■ YOUR OBJECTIVE ■
From the entries below, count every line that contains the word "green". Please give the number and nothing else.

■ DATA FOR REVIEW ■
=== Begin Enclosure ===

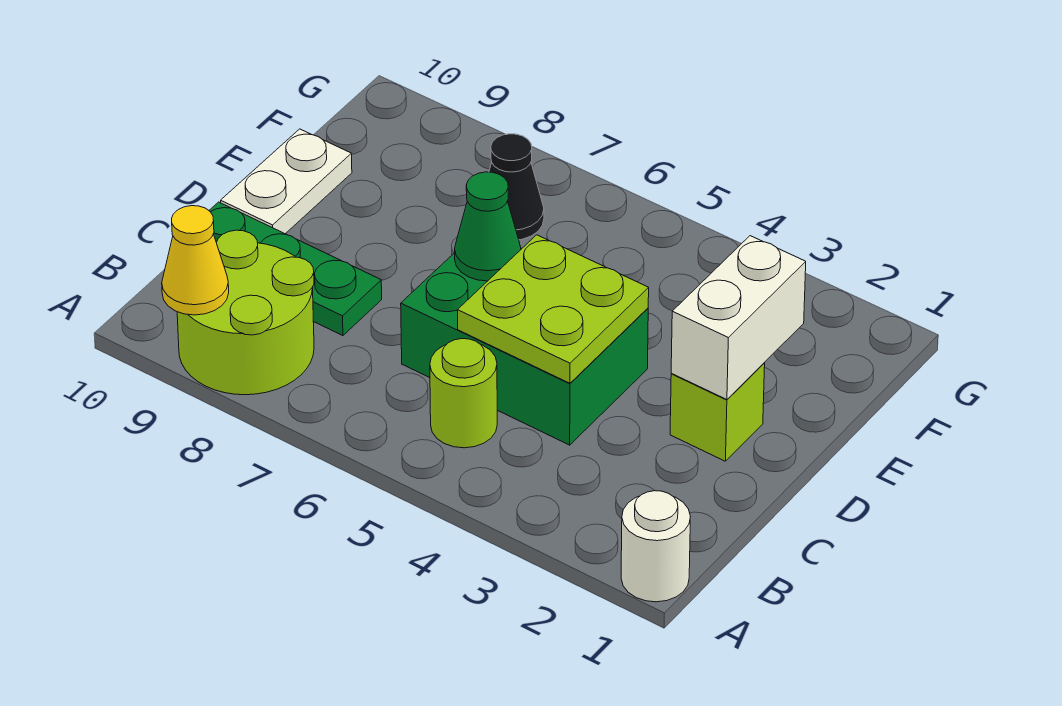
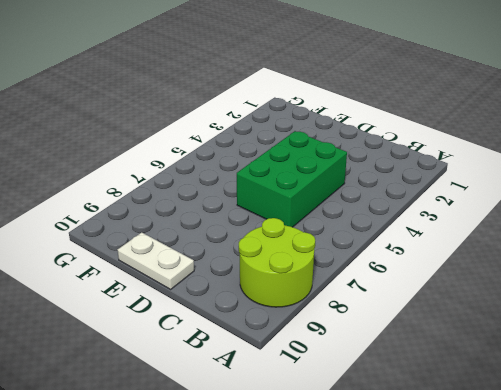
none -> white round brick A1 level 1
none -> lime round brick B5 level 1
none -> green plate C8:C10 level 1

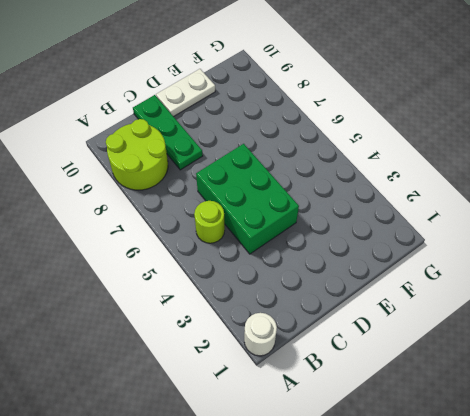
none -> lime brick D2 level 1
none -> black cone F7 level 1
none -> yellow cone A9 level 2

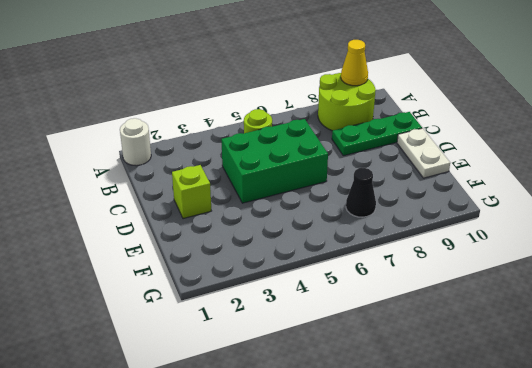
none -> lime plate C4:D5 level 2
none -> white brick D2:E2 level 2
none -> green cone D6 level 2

=== End Enclosure ===
=== Begin Enclosure ===

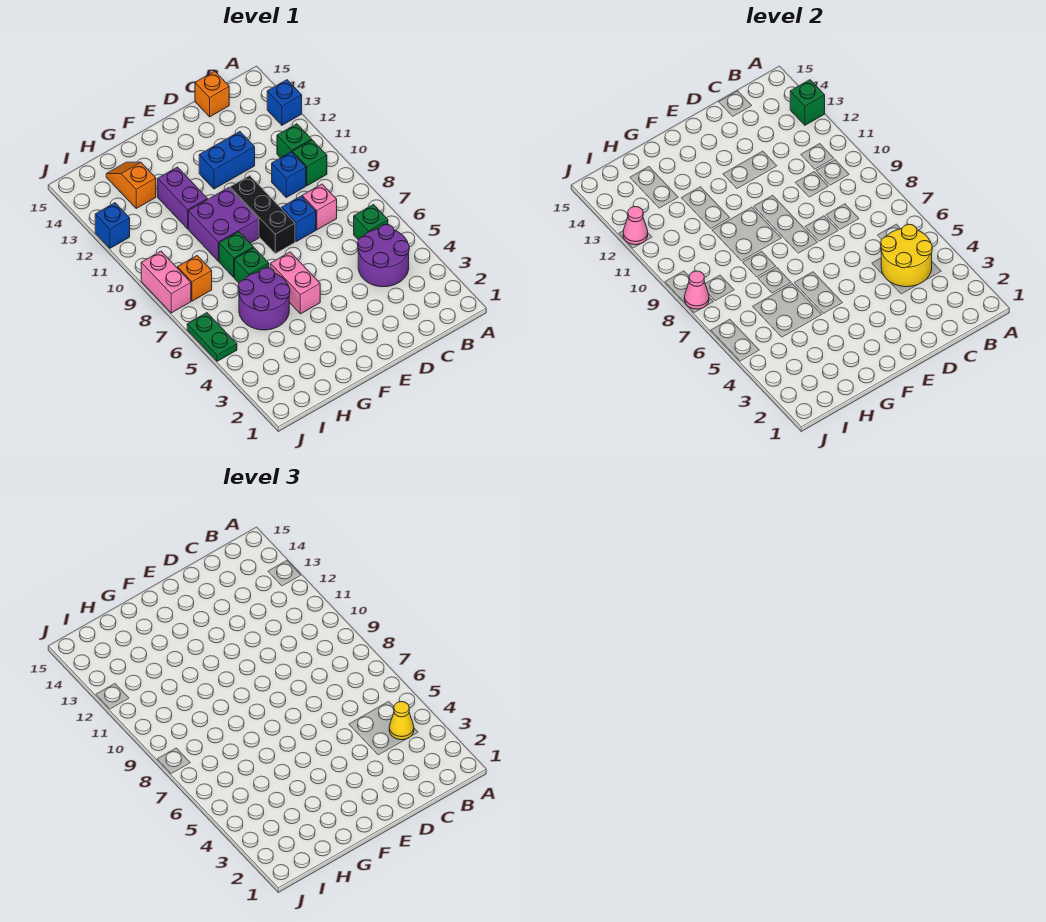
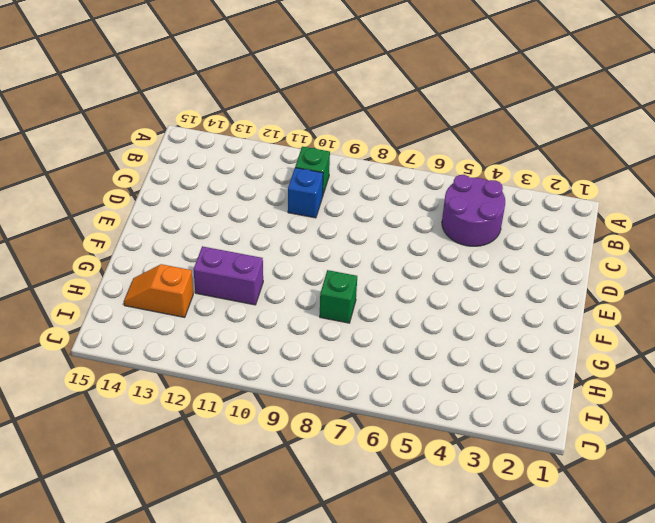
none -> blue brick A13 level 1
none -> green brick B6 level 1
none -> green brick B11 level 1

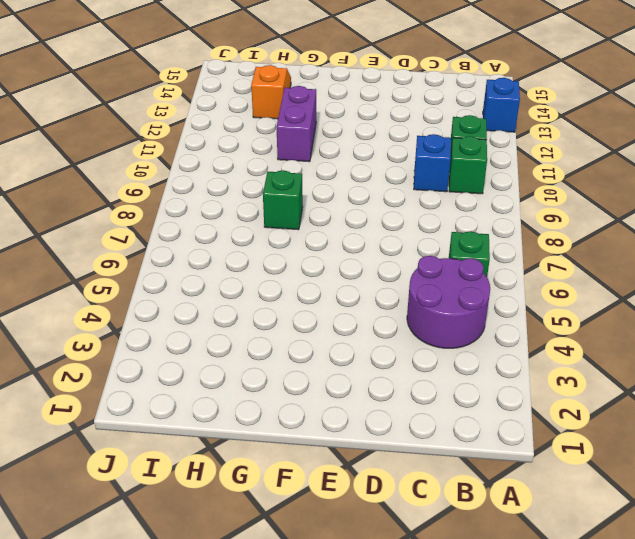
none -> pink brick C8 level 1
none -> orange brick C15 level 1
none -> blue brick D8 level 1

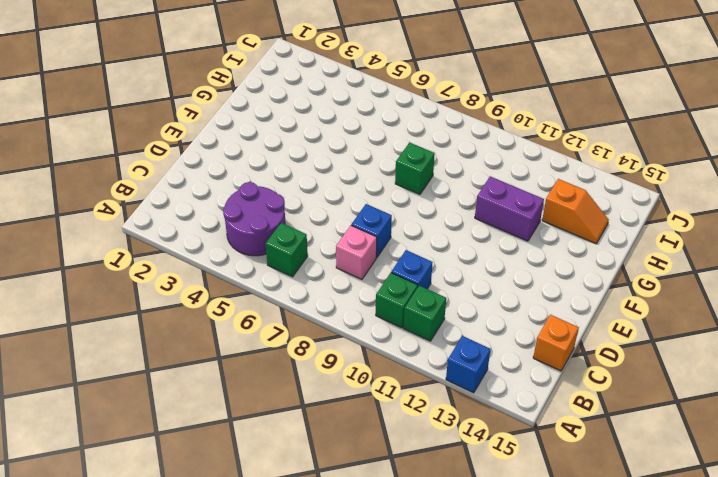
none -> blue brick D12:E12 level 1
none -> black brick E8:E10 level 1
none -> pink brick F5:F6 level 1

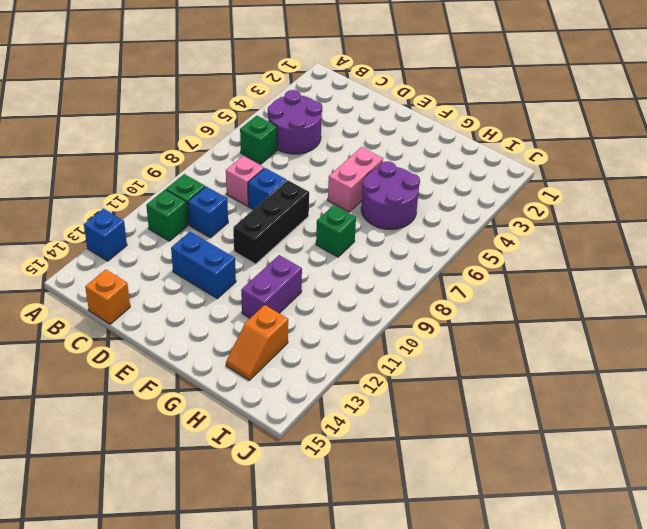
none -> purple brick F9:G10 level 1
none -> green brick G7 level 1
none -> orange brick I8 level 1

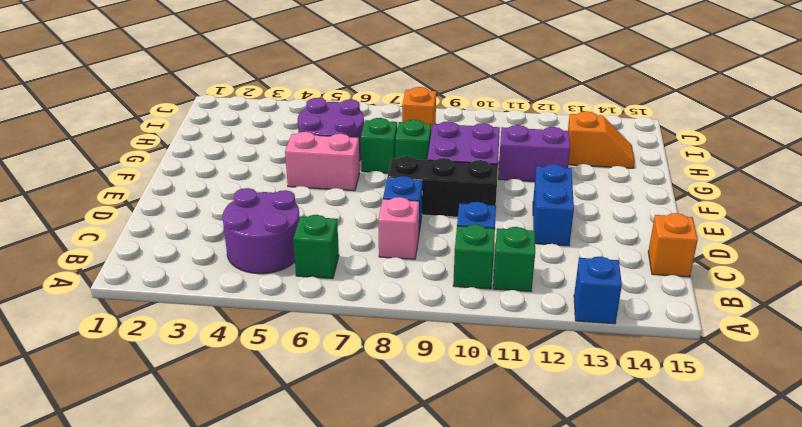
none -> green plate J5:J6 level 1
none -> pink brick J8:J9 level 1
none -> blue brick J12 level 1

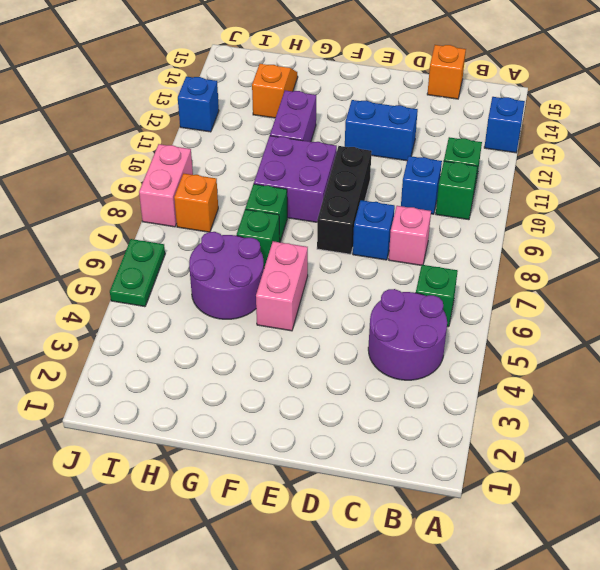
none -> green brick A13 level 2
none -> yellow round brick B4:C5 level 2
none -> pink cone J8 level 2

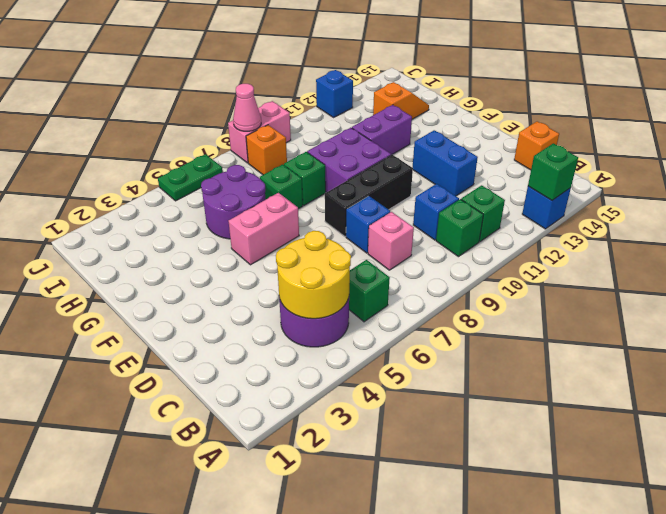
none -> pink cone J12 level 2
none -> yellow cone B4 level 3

=== End Enclosure ===

■ EXERCISE ANSWER ■
7